** What is required **
Look through the records below for the line holding "SW1: switch (GND, VA) -> switch (GND, SIG5)". Write it out exactly, with each following line through the line holding "U3 pin GND: GND -> SIG11".

** Material shown **
* * *

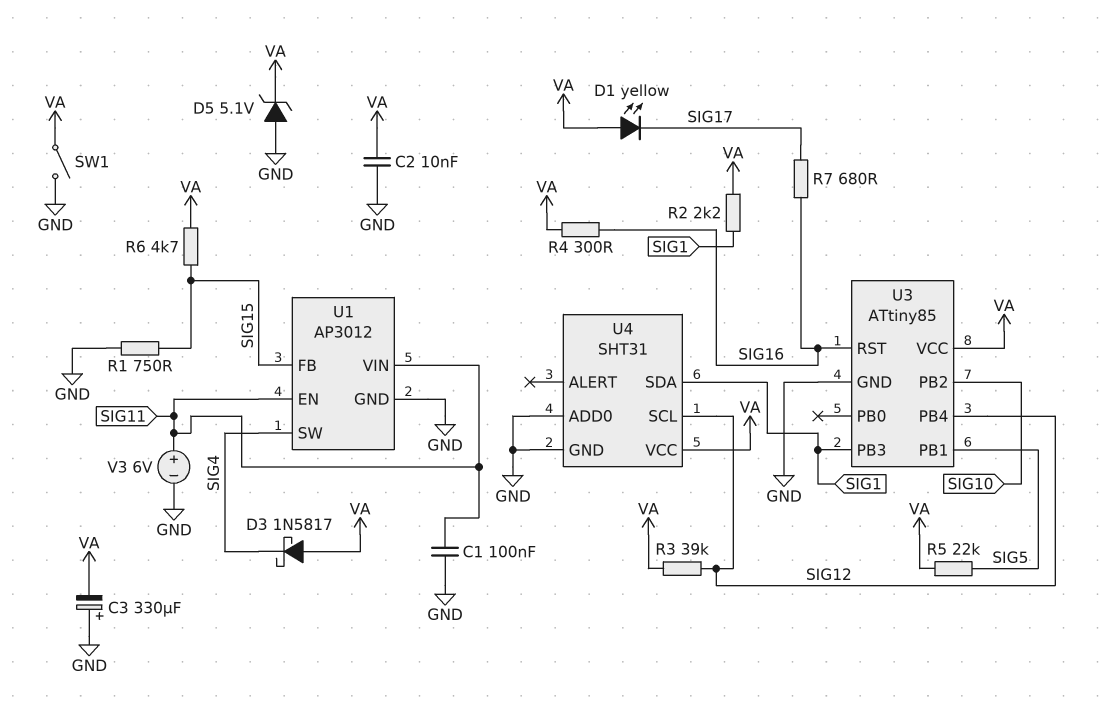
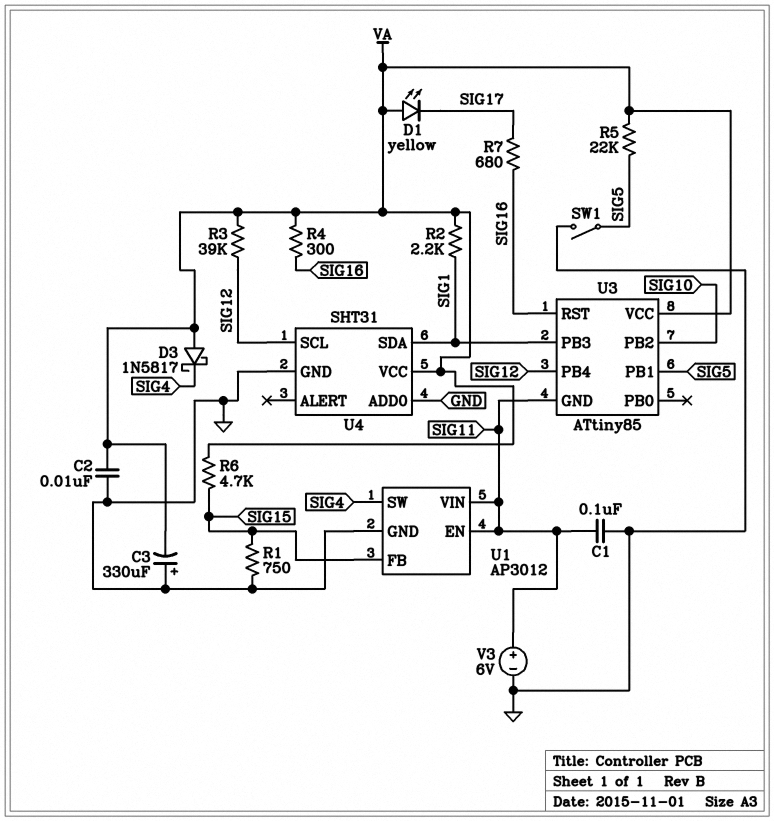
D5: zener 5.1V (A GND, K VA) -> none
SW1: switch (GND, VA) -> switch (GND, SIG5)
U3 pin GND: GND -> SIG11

* * *

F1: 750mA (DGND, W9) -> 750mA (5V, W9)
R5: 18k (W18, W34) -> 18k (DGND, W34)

* * *

** Problem solution **
SW1: switch (GND, VA) -> switch (GND, SIG5)
U3 pin GND: GND -> SIG11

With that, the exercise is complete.